Before-and-after scene images:

+ + + +

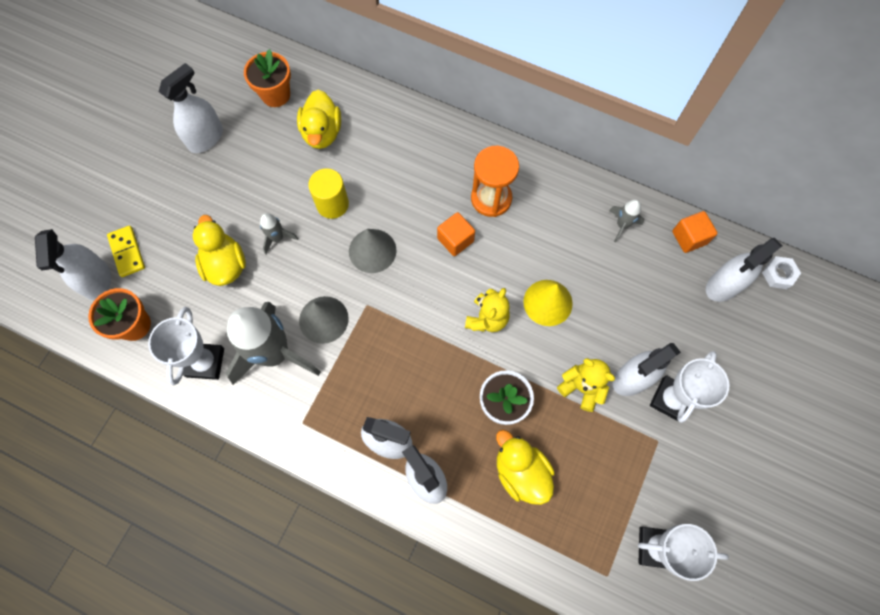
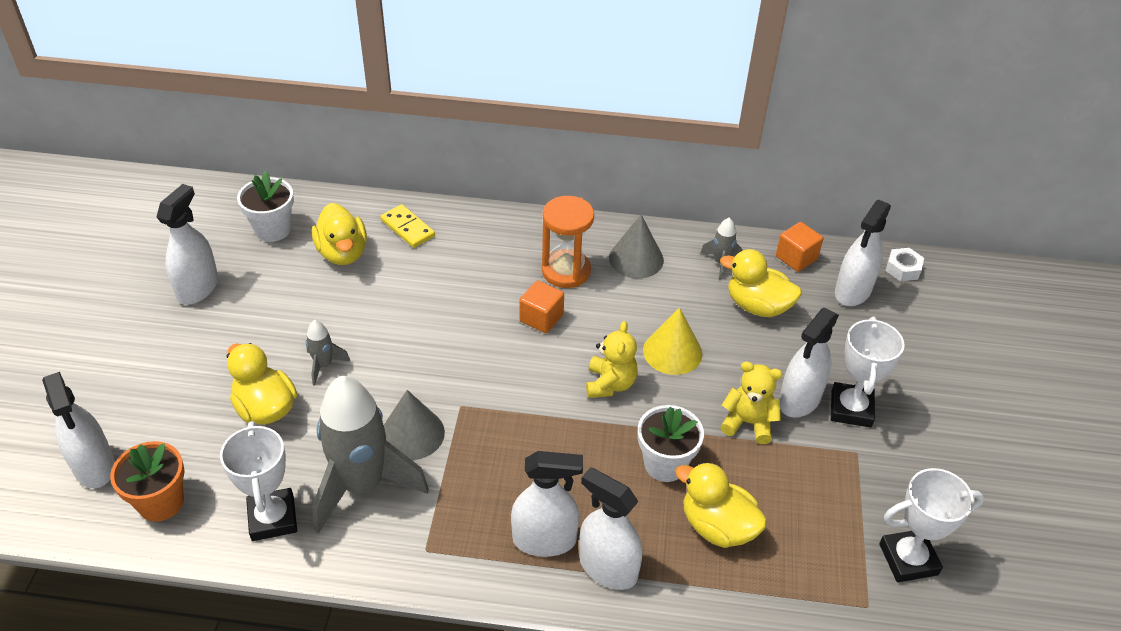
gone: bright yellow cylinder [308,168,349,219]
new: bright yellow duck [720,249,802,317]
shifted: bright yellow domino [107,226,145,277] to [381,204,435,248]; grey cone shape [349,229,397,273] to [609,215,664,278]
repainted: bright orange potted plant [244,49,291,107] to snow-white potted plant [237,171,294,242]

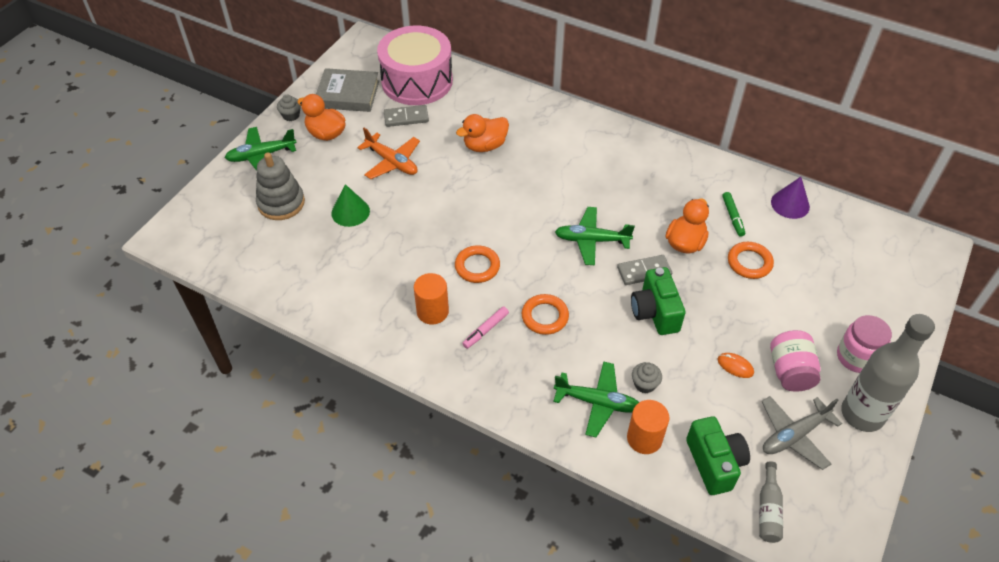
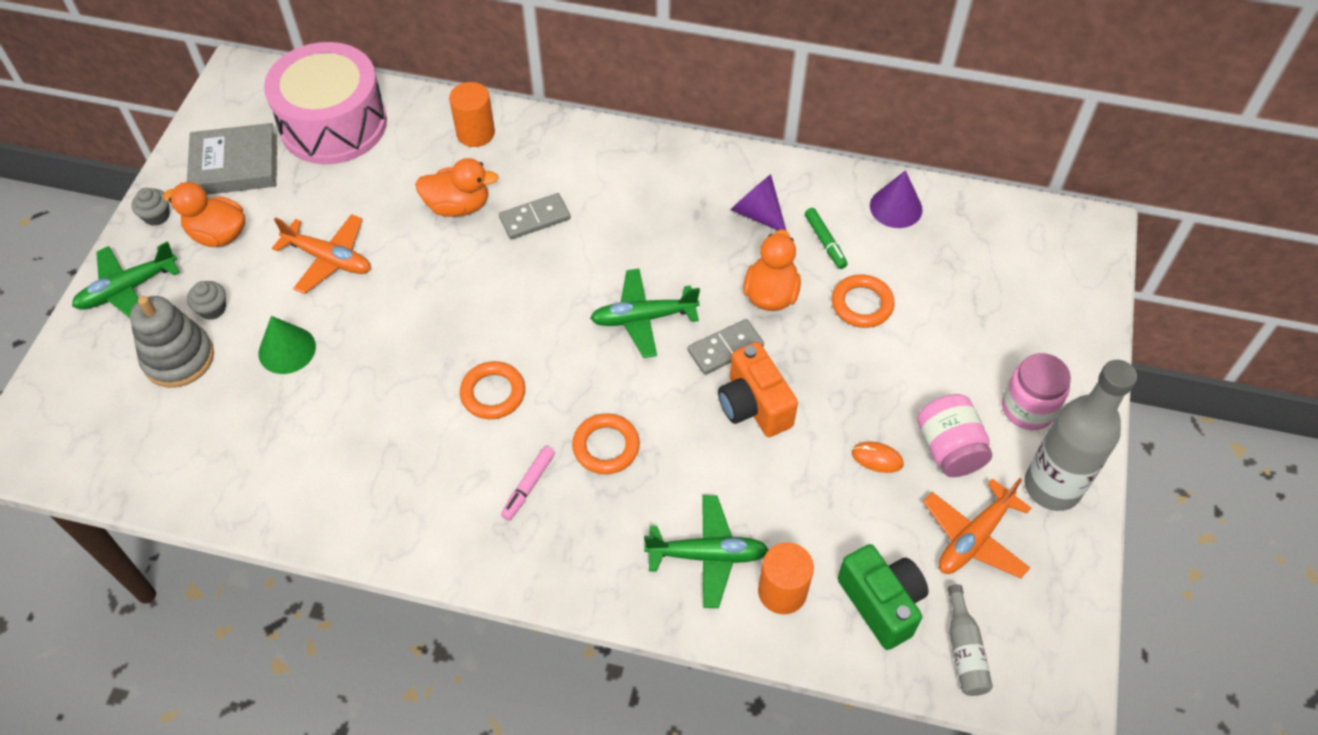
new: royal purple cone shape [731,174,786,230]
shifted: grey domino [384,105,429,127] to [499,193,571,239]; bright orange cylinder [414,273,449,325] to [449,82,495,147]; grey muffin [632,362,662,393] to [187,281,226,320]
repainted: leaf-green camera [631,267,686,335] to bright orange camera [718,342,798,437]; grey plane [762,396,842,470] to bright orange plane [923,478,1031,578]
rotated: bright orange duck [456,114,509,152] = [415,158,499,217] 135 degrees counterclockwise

+ + + +

### Work request
What is needed is an exact retyping of the lines from the start of the data through the line with "repainted: bright orange", with both end lines kept and every picture left out.

### Response area
gone: bright yellow cylinder [308,168,349,219]
new: bright yellow duck [720,249,802,317]
shifted: bright yellow domino [107,226,145,277] to [381,204,435,248]; grey cone shape [349,229,397,273] to [609,215,664,278]
repainted: bright orange potted plant [244,49,291,107] to snow-white potted plant [237,171,294,242]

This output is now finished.